== ENTRIES SHOWN
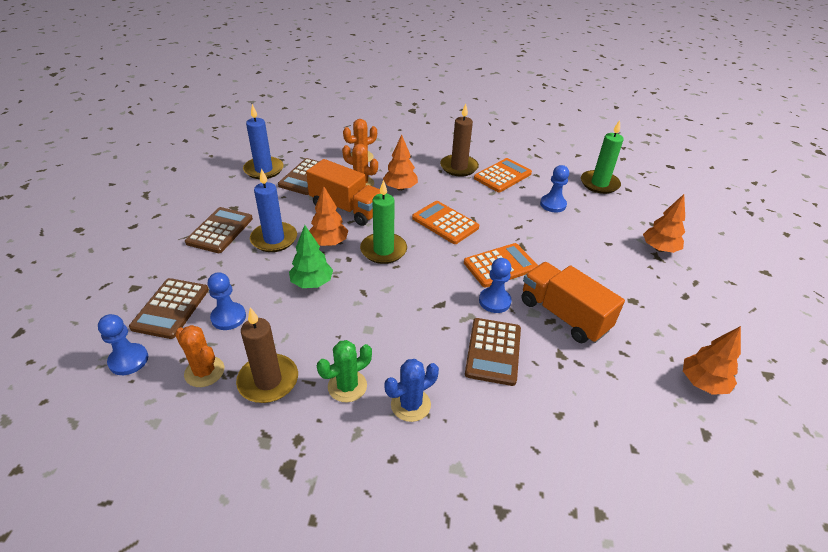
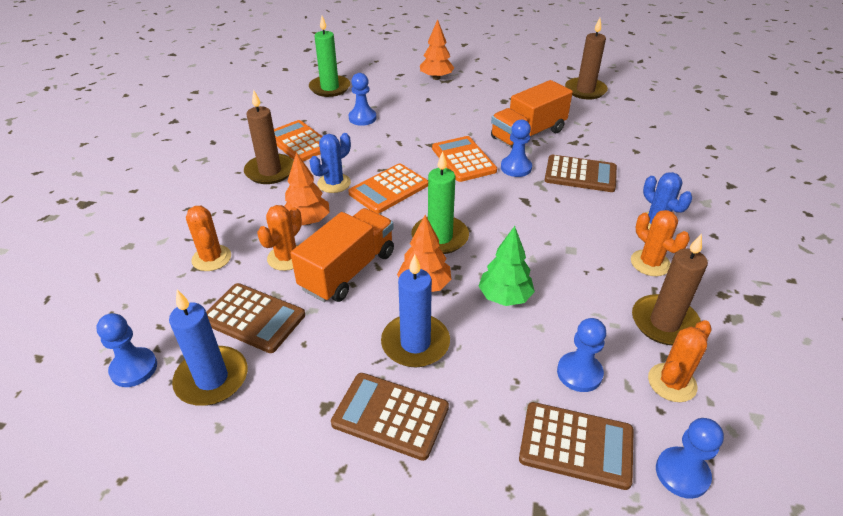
camera: 85 degrees left, 0 degrees up
(276, 147) = (134, 368): none -> blue pawn
(347, 386) = (650, 263): green cactus -> orange cactus
(448, 196) = (334, 183): none -> blue cactus
(702, 383) = (585, 90): orange tree -> brown candle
====
**EXERCISE DIRECTIONS:**
Every entry should be written out word for word, except for its pictures.

**RESULT OF THIS EXERCISE:**
camera: 85 degrees left, 0 degrees up
(276, 147) = (134, 368): none -> blue pawn
(347, 386) = (650, 263): green cactus -> orange cactus
(448, 196) = (334, 183): none -> blue cactus
(702, 383) = (585, 90): orange tree -> brown candle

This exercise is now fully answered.